START Data excerpt
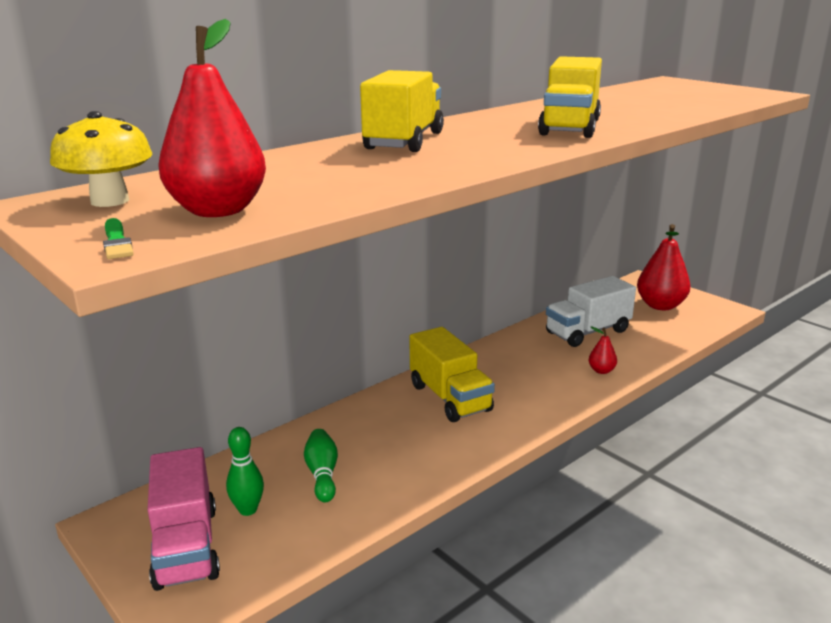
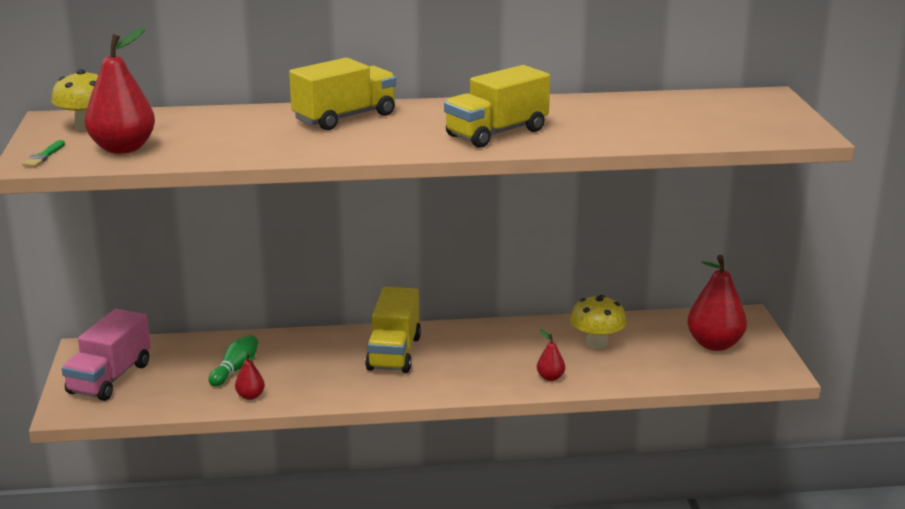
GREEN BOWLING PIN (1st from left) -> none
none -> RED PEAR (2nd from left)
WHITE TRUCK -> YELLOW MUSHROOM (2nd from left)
END Data excerpt
## What is required
The job is to set down the whole listing exactly, excluding any images.

## Response to this task
GREEN BOWLING PIN (1st from left) -> none
none -> RED PEAR (2nd from left)
WHITE TRUCK -> YELLOW MUSHROOM (2nd from left)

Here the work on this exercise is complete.